- _Directions_:
Would you restate every entry that follows, word for word, and leave out the pictures?

-=-=-=-=-

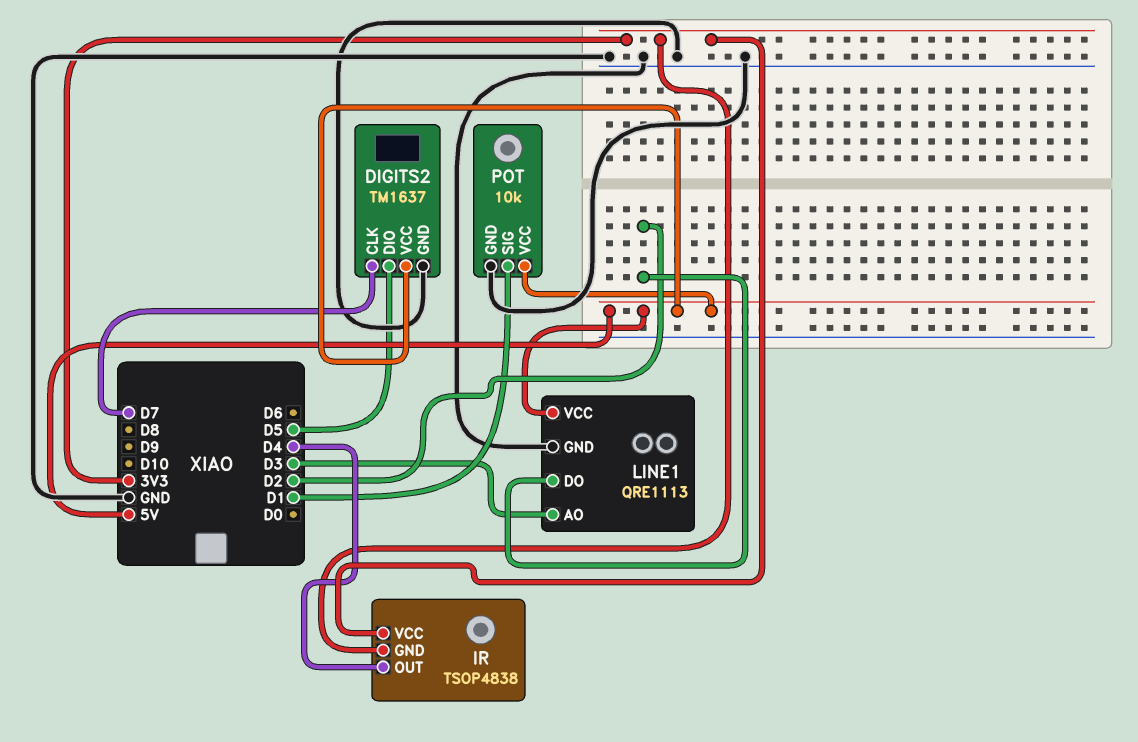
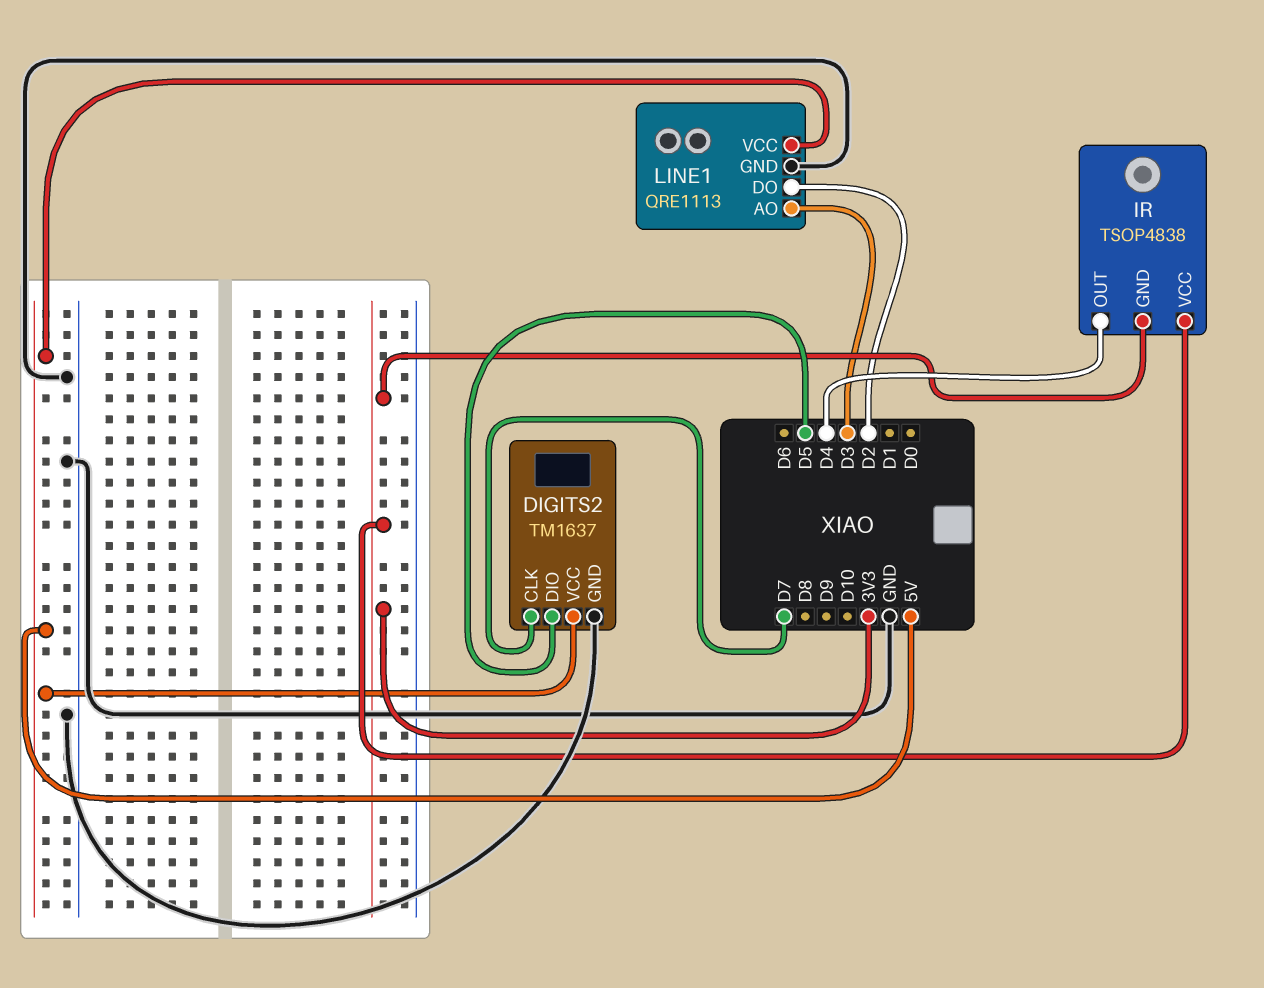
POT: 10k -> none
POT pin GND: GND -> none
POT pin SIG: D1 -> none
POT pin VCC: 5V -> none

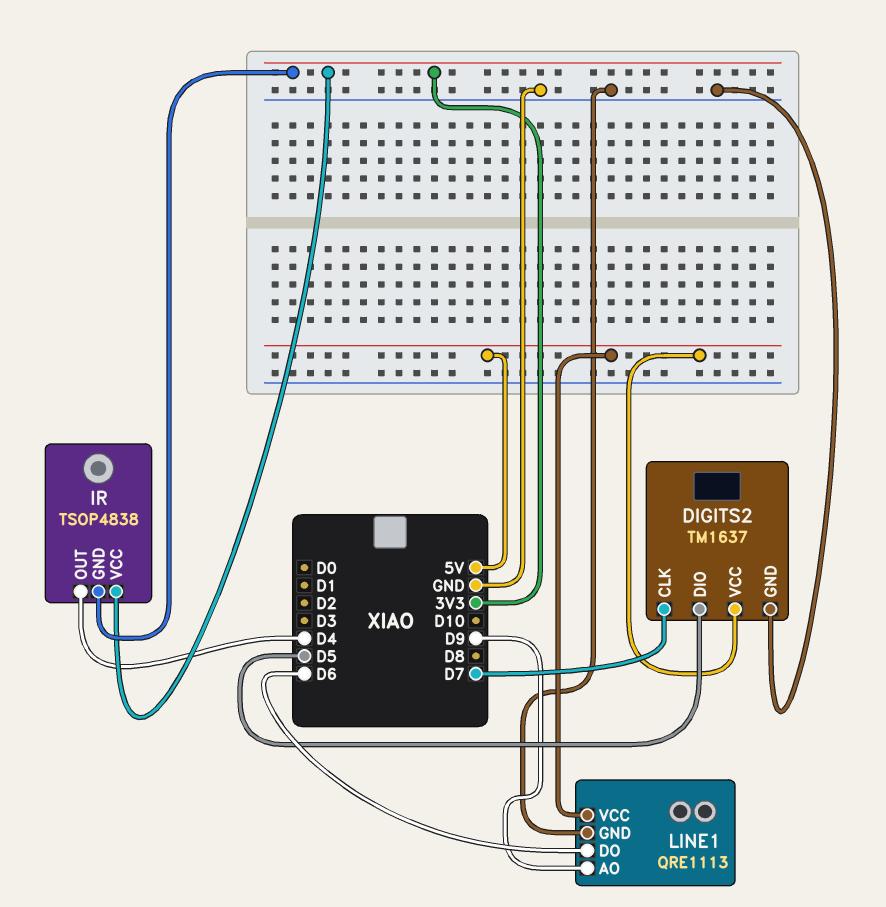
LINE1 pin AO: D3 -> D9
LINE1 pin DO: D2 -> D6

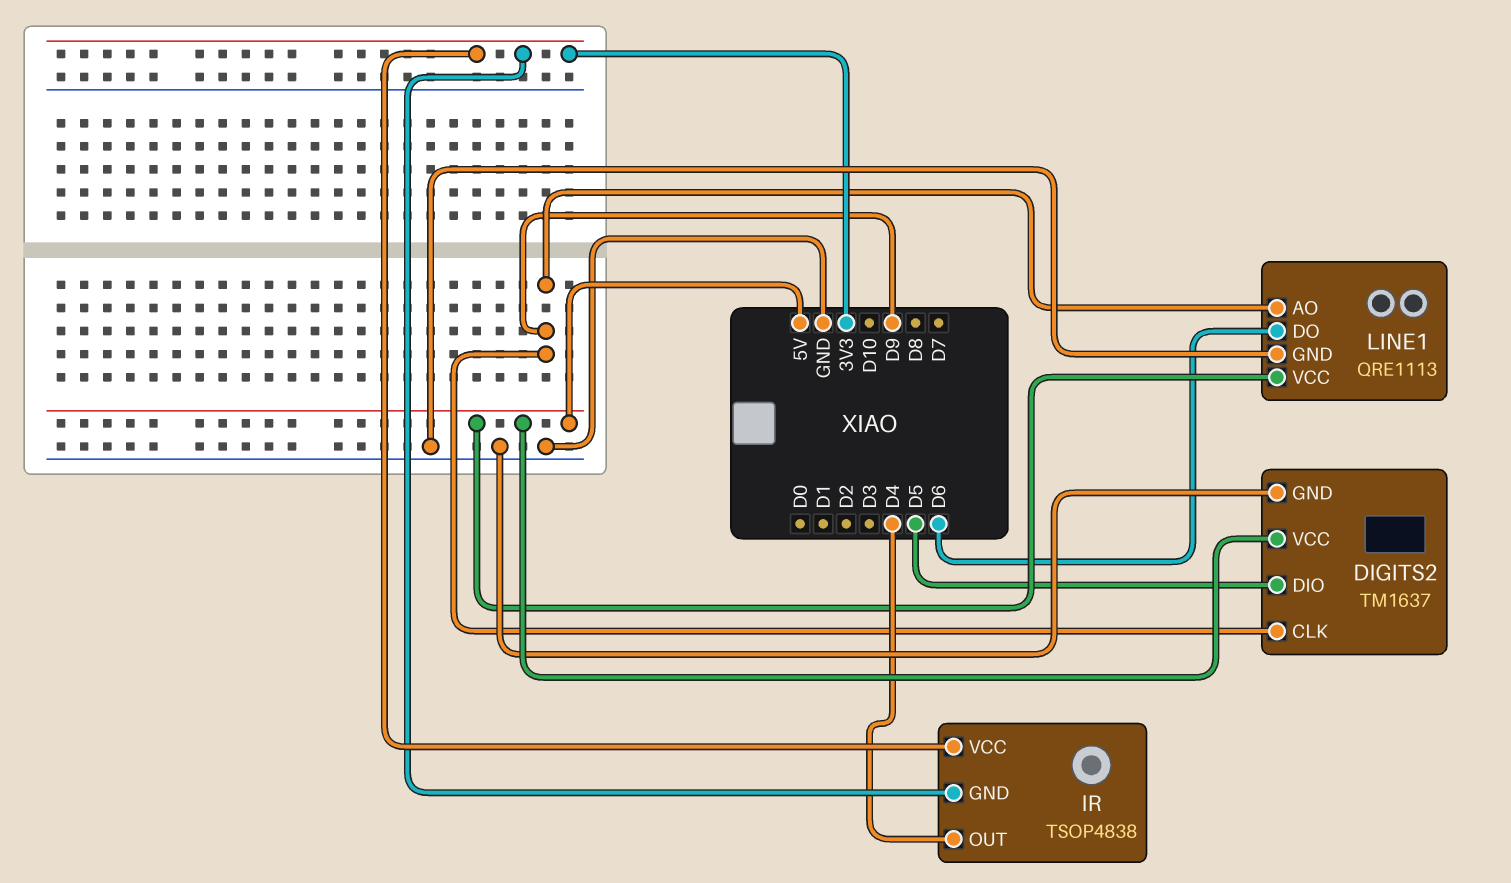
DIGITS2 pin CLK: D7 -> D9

-=-=-=-=-

- _Exercise output_:
POT: 10k -> none
POT pin GND: GND -> none
POT pin SIG: D1 -> none
POT pin VCC: 5V -> none

LINE1 pin AO: D3 -> D9
LINE1 pin DO: D2 -> D6

DIGITS2 pin CLK: D7 -> D9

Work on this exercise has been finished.